_REQUIRED ACTION_
Below are the entries; output exactly the lines from the one containing "(339, 239) = (530, 268): none" through the final line, inclusive.

[[ STUDY MATERIAL, beginning ]]

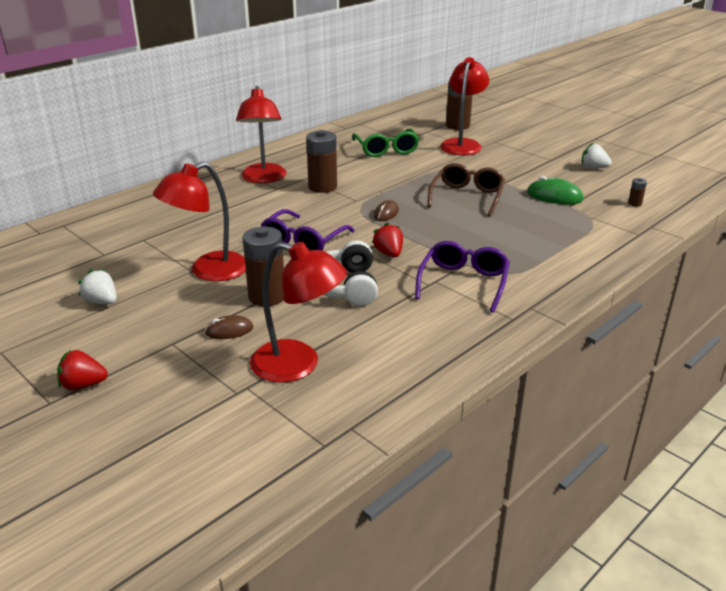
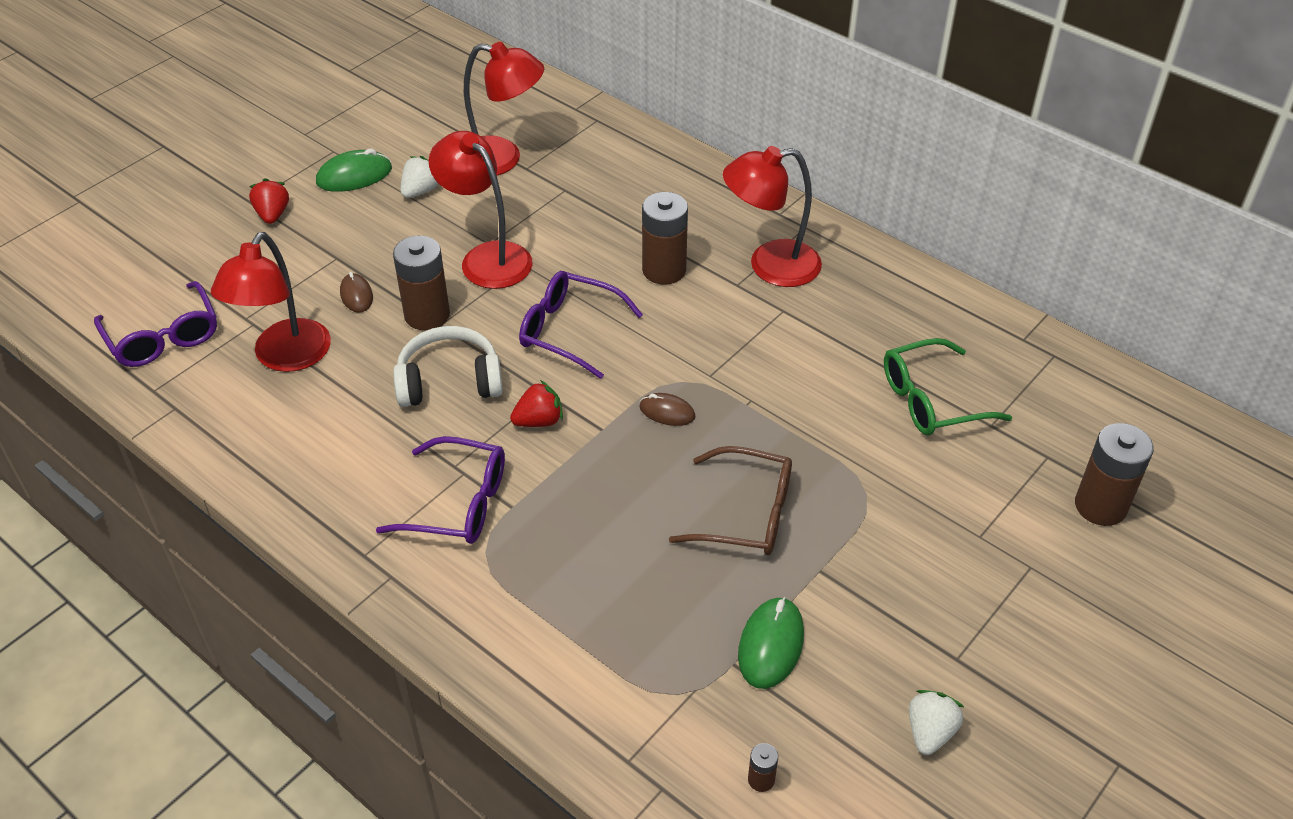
camera: 85 degrees right, 15 degrees up
(53, 337) = (354, 176): none -> green mouse
(247, 446) = (163, 337): none -> purple glasses
(322, 187) = (752, 333): brown battery -> brown battery (664, 270)
(462, 144) = (995, 512): red lamp -> red lamp (502, 159)

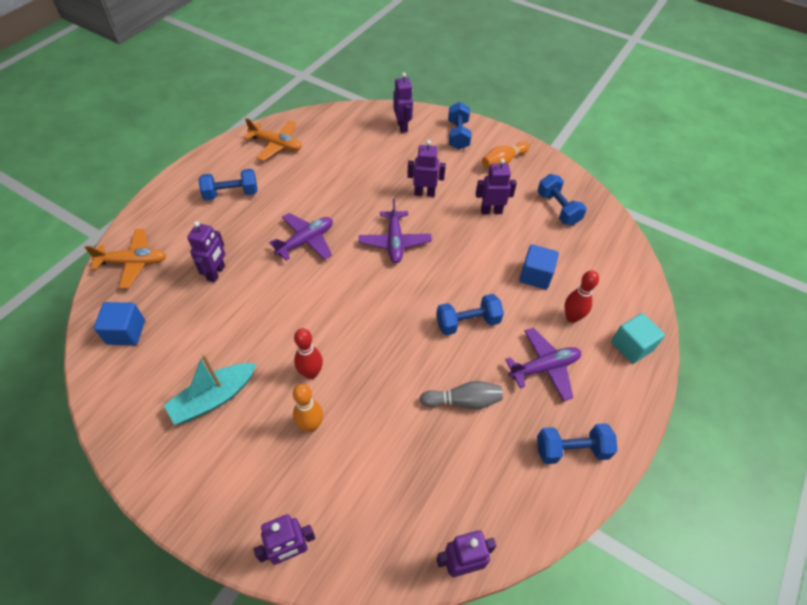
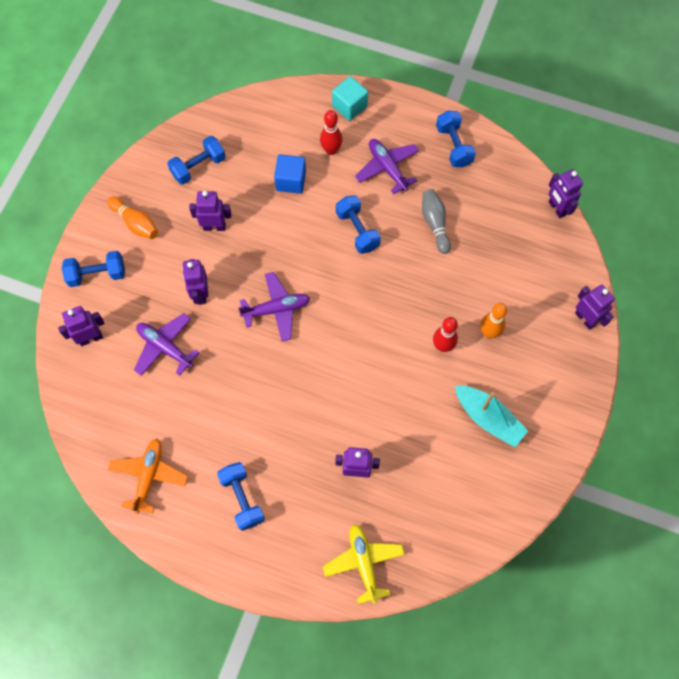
camera: 100 degrees left, 15 degrees up
(126, 332) = (446, 527): blue cube -> none
(133, 262) = (363, 563): orange plane -> yellow plane
(306, 241) = (295, 395): purple plane -> purple plane (165, 347)
(491, 211) = (214, 226): purple robot -> purple robot turned 105 degrees clockwise

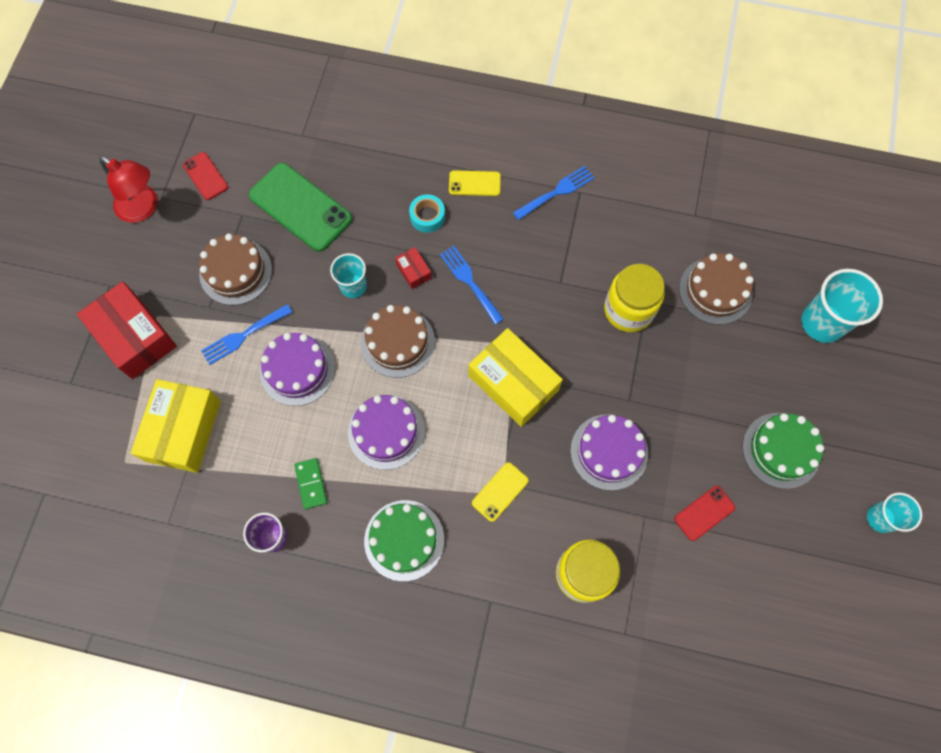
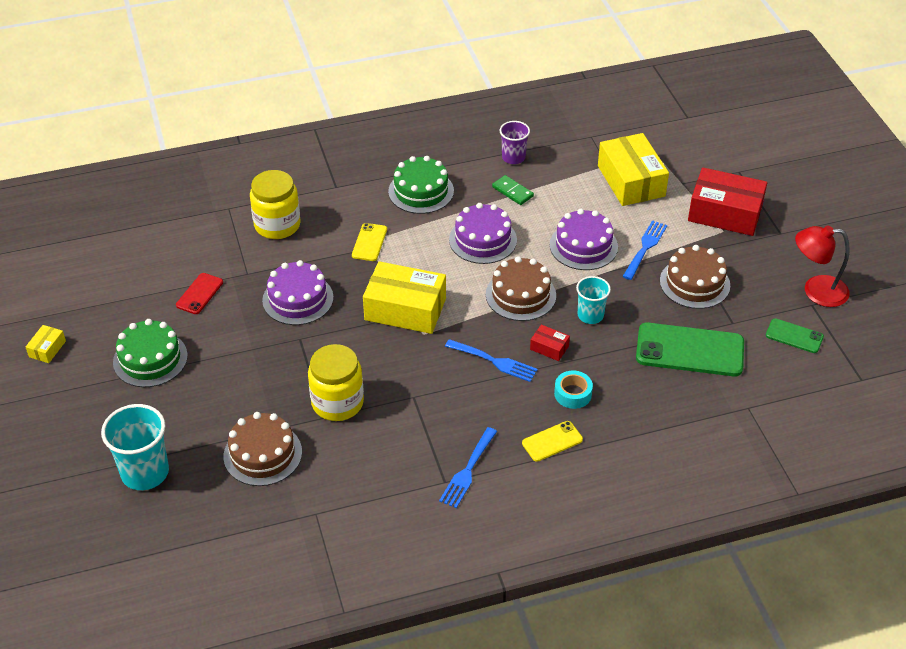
camera: 150 degrees right, 25 degrees down
(205, 176) = (794, 336): red phone -> green phone
(880, 518) = (47, 349): turquoise cup -> yellow box

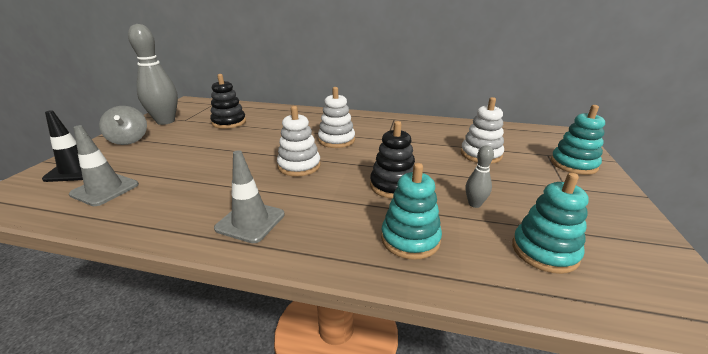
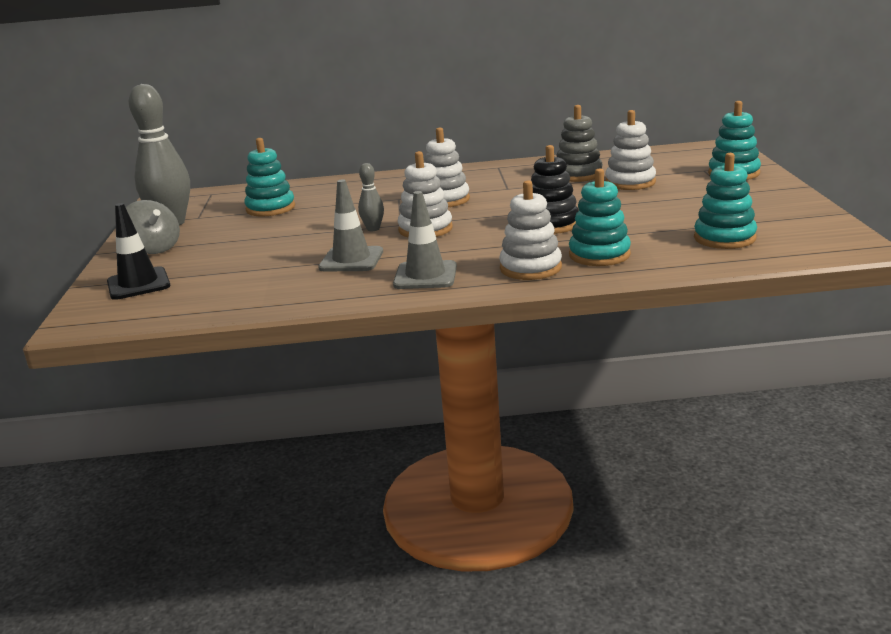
camera: 15 degrees left, 5 degrees down
(105, 189) = (212, 289): grey traffic cone -> grey traffic cone (351, 260)
(229, 122) = (270, 208): black stacking toy -> turquoise stacking toy
(339, 239) = (530, 268): none -> white stacking toy
(445, 138) = (578, 174): none -> grey stacking toy
(474, 204) = (646, 221): grey bowling pin -> grey bowling pin (373, 229)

[[ STUDY MATERIAL, end ]]

_EXERCISE ANSWER_
(339, 239) = (530, 268): none -> white stacking toy
(445, 138) = (578, 174): none -> grey stacking toy
(474, 204) = (646, 221): grey bowling pin -> grey bowling pin (373, 229)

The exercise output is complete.